▶ **What to work on**
Stopping at the line that holds "T2: NMOS SI2302", repeat the lines below exactly, starting from the very first and including that final line.

*** Block opens ***

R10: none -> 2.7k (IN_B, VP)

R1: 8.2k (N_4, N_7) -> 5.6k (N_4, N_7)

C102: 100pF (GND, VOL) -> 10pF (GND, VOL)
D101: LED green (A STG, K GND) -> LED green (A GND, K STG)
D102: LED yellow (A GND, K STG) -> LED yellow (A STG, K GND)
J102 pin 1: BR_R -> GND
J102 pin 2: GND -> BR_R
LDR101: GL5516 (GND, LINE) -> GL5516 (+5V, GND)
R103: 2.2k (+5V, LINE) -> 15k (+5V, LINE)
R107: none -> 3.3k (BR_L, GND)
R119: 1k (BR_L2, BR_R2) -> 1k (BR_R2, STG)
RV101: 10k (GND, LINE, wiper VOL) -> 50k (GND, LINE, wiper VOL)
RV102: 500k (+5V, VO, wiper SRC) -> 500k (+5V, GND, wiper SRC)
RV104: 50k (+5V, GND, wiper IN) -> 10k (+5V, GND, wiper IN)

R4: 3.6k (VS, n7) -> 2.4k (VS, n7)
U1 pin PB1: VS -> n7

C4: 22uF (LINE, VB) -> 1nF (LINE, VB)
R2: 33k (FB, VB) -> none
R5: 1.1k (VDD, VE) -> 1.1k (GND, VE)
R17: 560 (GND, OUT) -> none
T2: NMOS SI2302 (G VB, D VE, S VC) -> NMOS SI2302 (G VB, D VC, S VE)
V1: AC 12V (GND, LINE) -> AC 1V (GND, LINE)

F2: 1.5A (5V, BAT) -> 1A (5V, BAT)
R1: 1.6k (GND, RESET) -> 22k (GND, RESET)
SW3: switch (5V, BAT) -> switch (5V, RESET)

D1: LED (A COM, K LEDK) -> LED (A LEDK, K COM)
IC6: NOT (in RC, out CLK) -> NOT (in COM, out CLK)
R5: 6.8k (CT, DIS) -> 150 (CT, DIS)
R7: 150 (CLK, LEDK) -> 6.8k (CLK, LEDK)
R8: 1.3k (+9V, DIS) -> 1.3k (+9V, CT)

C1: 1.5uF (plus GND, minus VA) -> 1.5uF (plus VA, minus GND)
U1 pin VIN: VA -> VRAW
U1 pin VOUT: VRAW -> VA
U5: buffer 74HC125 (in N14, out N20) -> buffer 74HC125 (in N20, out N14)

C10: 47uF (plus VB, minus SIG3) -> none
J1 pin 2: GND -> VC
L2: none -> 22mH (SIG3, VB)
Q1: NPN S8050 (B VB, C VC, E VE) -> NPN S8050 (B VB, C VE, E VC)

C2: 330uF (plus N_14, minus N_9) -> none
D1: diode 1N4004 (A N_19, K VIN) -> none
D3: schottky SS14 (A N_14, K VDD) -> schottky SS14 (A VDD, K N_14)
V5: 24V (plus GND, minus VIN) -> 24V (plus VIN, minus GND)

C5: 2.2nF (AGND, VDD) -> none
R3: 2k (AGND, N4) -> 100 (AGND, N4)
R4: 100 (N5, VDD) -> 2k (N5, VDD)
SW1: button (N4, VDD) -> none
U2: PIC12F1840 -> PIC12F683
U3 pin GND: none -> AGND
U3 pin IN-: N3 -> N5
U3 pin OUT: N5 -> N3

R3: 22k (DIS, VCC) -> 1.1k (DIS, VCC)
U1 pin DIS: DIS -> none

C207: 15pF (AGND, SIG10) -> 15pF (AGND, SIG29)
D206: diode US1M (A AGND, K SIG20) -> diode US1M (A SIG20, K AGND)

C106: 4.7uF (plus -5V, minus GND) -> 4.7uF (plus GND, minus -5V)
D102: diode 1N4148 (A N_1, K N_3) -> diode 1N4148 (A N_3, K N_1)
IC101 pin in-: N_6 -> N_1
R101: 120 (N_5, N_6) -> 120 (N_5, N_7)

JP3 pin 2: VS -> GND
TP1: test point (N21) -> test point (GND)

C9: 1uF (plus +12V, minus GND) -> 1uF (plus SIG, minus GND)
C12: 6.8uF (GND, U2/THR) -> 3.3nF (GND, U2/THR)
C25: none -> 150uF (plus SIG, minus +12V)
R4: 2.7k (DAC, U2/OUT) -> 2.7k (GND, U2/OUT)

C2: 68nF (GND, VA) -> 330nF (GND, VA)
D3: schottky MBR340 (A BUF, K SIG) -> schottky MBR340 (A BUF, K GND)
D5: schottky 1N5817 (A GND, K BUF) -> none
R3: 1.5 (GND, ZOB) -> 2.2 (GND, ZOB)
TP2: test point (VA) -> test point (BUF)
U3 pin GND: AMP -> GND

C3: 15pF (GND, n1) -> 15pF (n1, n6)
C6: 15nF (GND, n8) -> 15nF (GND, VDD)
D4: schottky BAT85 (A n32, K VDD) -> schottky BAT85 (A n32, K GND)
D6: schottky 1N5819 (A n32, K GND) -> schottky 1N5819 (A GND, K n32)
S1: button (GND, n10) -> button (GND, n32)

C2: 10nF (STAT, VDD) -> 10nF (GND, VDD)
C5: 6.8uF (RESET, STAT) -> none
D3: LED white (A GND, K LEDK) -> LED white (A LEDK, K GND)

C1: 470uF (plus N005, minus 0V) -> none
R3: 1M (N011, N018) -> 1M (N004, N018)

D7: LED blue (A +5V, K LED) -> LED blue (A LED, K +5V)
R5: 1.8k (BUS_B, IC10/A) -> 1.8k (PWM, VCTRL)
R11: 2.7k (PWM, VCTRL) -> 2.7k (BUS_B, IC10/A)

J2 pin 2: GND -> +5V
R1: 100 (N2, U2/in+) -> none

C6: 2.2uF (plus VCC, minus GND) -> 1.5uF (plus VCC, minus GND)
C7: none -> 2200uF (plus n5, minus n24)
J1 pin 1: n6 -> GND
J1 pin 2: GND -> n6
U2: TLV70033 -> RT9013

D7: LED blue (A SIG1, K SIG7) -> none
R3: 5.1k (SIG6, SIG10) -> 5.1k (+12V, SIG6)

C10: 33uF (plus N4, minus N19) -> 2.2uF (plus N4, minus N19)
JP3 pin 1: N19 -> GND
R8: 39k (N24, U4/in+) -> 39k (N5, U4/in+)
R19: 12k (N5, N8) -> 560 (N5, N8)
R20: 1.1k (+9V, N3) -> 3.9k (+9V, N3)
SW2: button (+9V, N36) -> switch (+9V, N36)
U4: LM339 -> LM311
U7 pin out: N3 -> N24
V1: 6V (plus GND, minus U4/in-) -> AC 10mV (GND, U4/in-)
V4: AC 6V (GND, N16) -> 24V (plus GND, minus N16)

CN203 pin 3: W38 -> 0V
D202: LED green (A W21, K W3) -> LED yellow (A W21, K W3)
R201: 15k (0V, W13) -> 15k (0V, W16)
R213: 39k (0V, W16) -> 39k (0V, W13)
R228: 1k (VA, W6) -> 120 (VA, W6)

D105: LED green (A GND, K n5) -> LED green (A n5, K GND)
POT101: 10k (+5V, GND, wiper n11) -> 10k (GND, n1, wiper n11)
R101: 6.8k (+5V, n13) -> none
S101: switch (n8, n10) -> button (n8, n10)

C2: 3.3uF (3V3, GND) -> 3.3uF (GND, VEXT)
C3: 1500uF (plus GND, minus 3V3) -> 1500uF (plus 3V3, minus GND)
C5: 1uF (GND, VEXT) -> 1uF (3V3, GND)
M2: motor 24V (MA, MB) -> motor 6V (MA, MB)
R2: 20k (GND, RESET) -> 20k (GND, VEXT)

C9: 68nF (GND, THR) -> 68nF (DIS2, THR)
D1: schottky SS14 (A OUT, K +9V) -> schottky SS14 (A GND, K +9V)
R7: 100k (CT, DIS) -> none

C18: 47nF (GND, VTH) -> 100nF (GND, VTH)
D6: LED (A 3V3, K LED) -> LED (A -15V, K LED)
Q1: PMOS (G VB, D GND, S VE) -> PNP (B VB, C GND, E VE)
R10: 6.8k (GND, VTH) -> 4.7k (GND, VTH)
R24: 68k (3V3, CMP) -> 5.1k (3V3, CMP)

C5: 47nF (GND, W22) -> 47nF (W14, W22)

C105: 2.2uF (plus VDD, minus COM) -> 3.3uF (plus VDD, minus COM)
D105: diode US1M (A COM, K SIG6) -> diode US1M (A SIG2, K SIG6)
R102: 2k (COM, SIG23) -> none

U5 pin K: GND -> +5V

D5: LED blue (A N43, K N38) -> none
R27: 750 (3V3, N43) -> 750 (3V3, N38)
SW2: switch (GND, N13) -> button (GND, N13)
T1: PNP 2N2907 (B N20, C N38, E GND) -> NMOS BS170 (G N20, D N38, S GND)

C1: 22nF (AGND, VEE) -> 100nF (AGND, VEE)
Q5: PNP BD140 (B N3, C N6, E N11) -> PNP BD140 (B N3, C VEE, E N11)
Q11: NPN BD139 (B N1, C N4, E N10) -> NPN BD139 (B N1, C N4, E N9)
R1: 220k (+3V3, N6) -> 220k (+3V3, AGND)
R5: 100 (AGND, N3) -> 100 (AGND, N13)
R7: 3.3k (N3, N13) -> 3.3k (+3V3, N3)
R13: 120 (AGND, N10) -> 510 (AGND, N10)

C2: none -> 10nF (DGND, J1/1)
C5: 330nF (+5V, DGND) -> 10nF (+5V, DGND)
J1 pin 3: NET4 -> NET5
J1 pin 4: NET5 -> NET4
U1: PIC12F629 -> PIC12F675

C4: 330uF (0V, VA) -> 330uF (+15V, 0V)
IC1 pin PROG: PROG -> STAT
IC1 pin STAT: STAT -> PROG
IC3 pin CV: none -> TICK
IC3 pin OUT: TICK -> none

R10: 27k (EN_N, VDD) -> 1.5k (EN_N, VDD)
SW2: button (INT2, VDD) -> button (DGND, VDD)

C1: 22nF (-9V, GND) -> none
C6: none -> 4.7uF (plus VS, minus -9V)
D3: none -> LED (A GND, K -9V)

*** Block closes ***

▶ **Response**
R10: none -> 2.7k (IN_B, VP)

R1: 8.2k (N_4, N_7) -> 5.6k (N_4, N_7)

C102: 100pF (GND, VOL) -> 10pF (GND, VOL)
D101: LED green (A STG, K GND) -> LED green (A GND, K STG)
D102: LED yellow (A GND, K STG) -> LED yellow (A STG, K GND)
J102 pin 1: BR_R -> GND
J102 pin 2: GND -> BR_R
LDR101: GL5516 (GND, LINE) -> GL5516 (+5V, GND)
R103: 2.2k (+5V, LINE) -> 15k (+5V, LINE)
R107: none -> 3.3k (BR_L, GND)
R119: 1k (BR_L2, BR_R2) -> 1k (BR_R2, STG)
RV101: 10k (GND, LINE, wiper VOL) -> 50k (GND, LINE, wiper VOL)
RV102: 500k (+5V, VO, wiper SRC) -> 500k (+5V, GND, wiper SRC)
RV104: 50k (+5V, GND, wiper IN) -> 10k (+5V, GND, wiper IN)

R4: 3.6k (VS, n7) -> 2.4k (VS, n7)
U1 pin PB1: VS -> n7

C4: 22uF (LINE, VB) -> 1nF (LINE, VB)
R2: 33k (FB, VB) -> none
R5: 1.1k (VDD, VE) -> 1.1k (GND, VE)
R17: 560 (GND, OUT) -> none
T2: NMOS SI2302 (G VB, D VE, S VC) -> NMOS SI2302 (G VB, D VC, S VE)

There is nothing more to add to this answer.